▸ **AVAILABLE DATA**
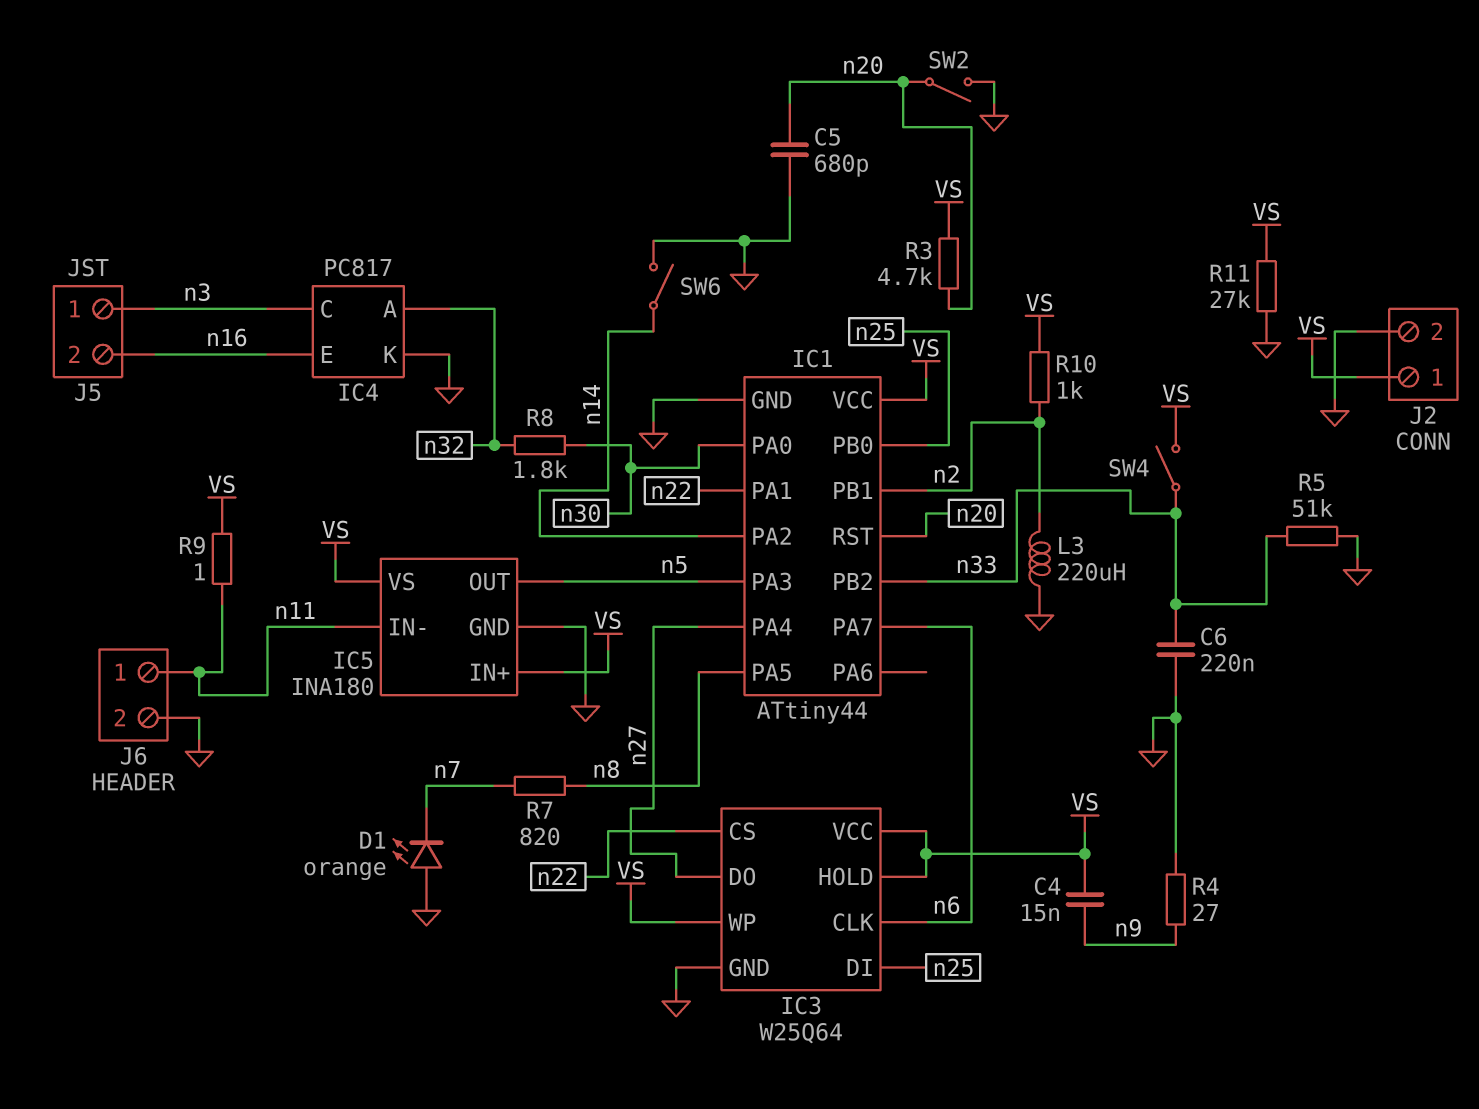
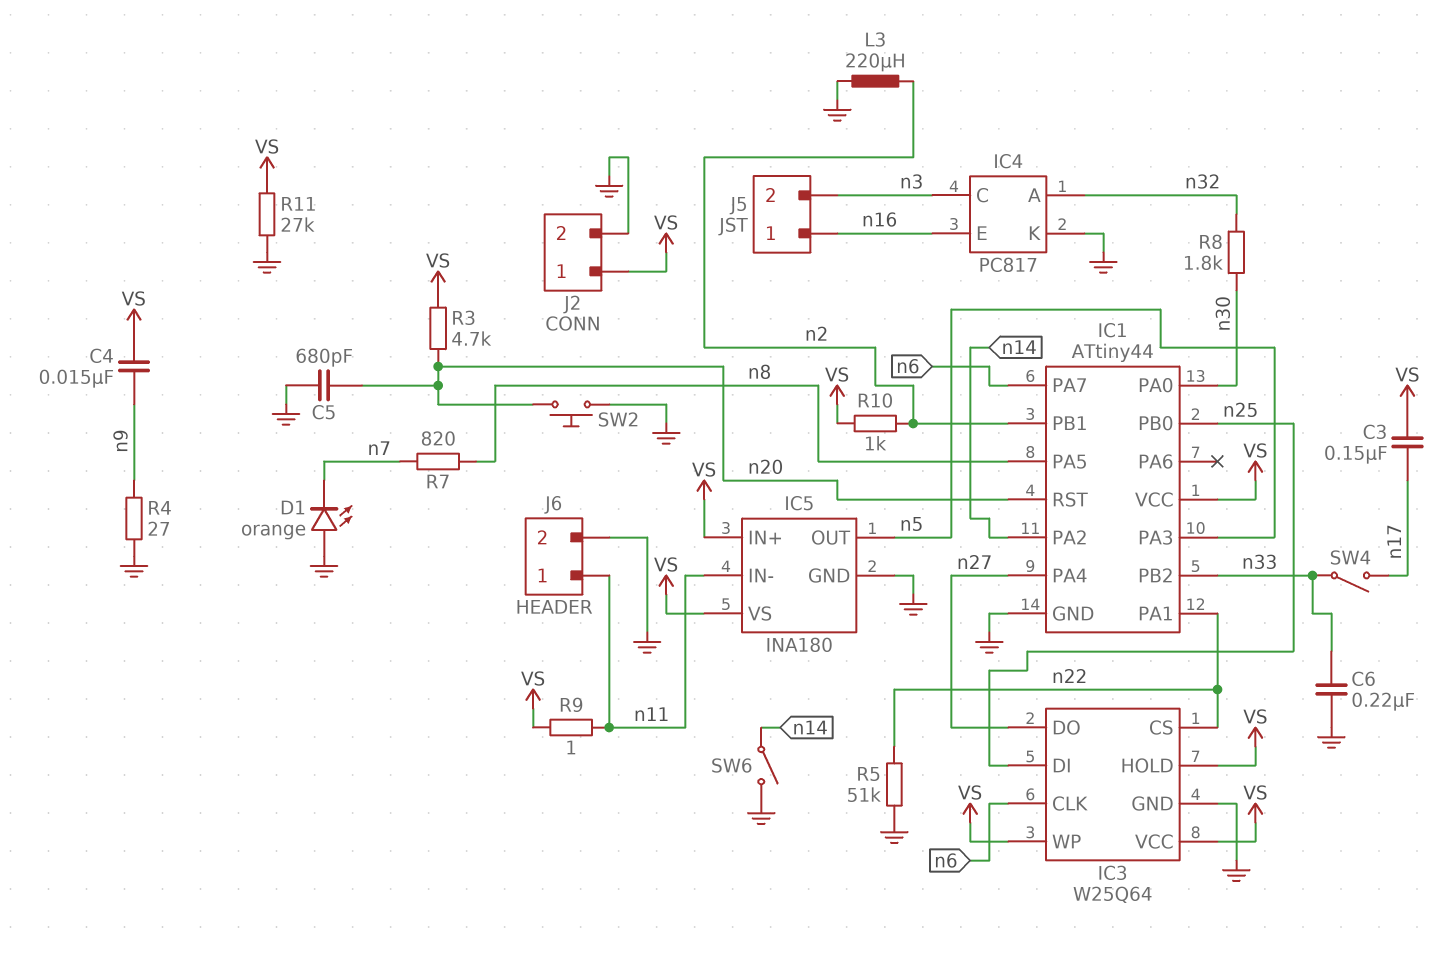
C3: none -> 150nF (VS, n17)
J5 pin 1: n3 -> n16
J5 pin 2: n16 -> n3
R5: 51k (GND, n33) -> 51k (GND, n22)
SW2: switch (GND, n20) -> button (GND, n20)
SW4: switch (VS, n33) -> switch (n17, n33)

▸ **WHAT THE TASK REQUIRES**
Take the data above and set it down exactly, images excluded.

▸ **EXERCISE SOLUTION**
C3: none -> 150nF (VS, n17)
J5 pin 1: n3 -> n16
J5 pin 2: n16 -> n3
R5: 51k (GND, n33) -> 51k (GND, n22)
SW2: switch (GND, n20) -> button (GND, n20)
SW4: switch (VS, n33) -> switch (n17, n33)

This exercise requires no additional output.